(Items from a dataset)
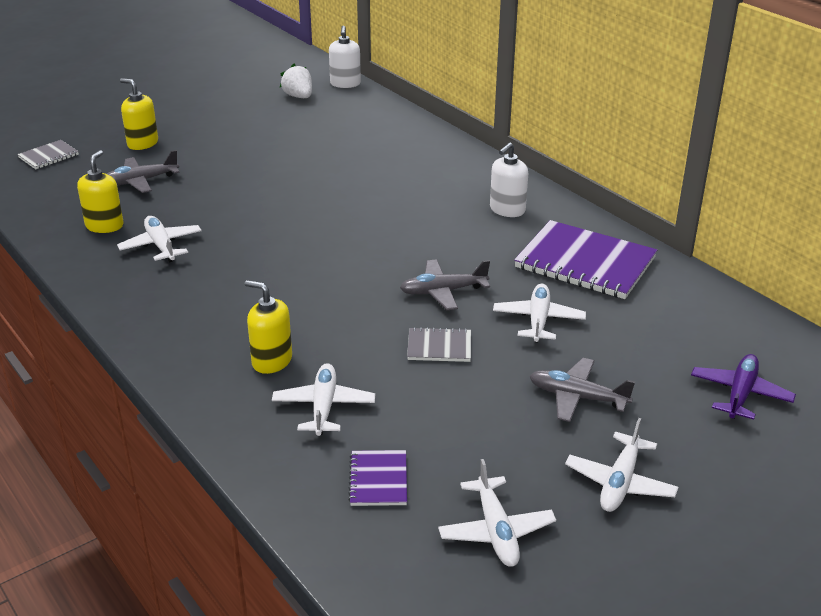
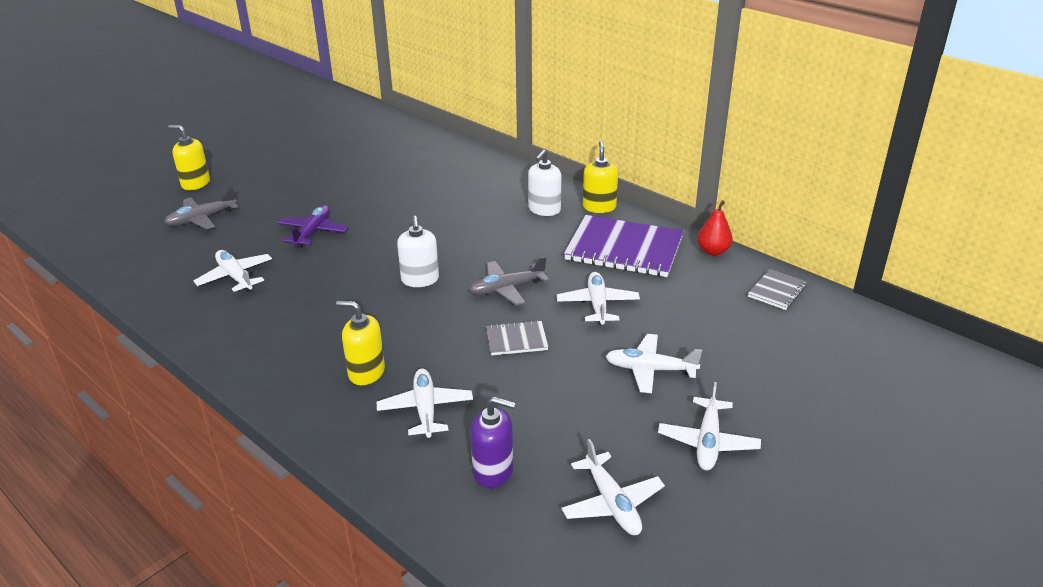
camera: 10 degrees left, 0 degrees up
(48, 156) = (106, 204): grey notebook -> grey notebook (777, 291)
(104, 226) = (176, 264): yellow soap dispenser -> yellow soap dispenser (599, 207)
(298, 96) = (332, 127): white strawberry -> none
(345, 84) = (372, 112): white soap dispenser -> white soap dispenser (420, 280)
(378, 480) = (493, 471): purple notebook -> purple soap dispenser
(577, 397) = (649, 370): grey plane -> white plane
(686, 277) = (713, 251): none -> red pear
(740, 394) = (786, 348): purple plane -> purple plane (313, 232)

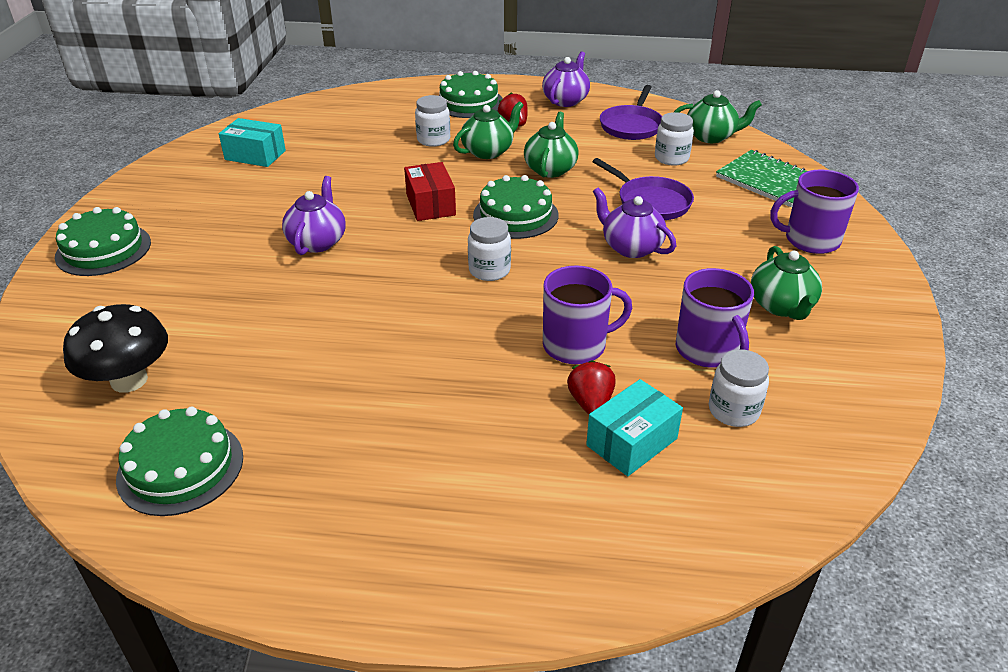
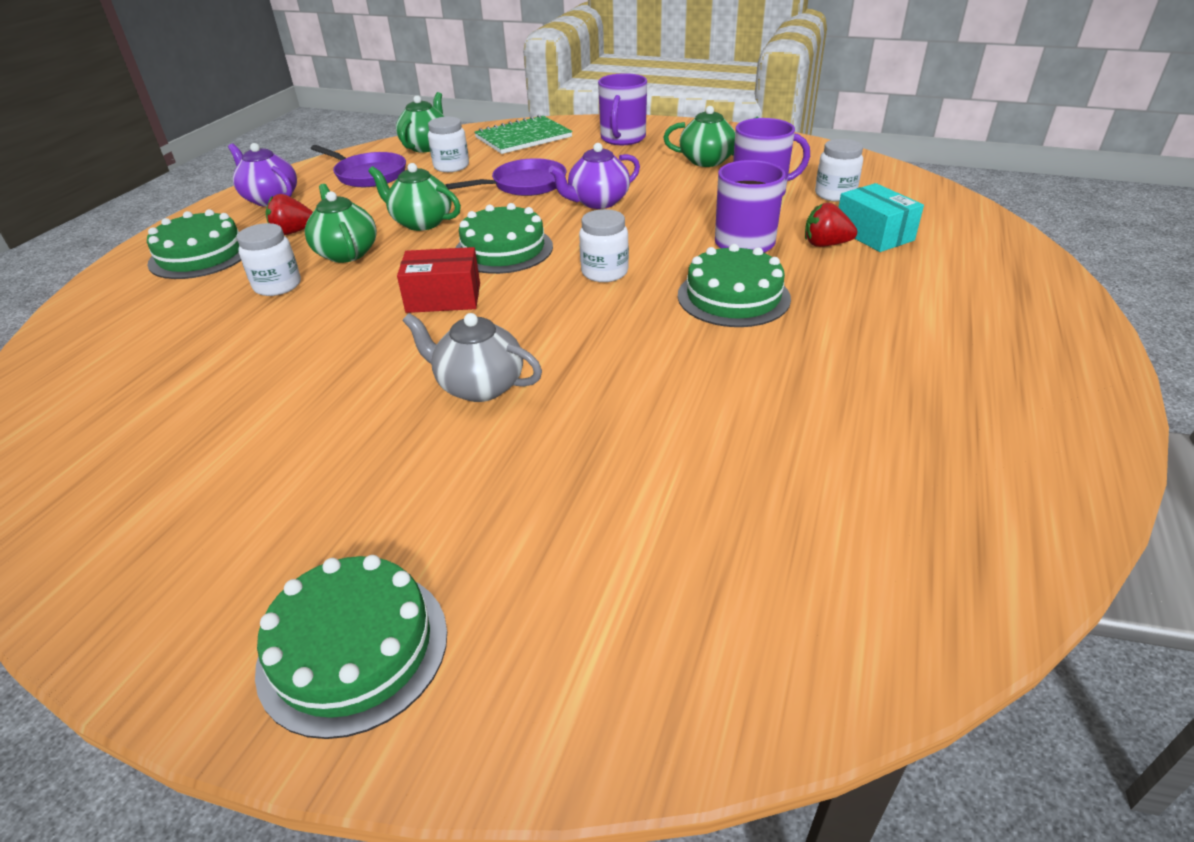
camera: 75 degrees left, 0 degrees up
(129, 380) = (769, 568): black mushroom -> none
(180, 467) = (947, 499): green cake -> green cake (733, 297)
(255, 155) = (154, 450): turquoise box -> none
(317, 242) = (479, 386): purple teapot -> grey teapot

### EXERCISE BRIEF
Make a list of all lines in the data that contain "none".

### EXERCISE RESPONSE
(298, 96) = (332, 127): white strawberry -> none
(686, 277) = (713, 251): none -> red pear
(129, 380) = (769, 568): black mushroom -> none
(255, 155) = (154, 450): turquoise box -> none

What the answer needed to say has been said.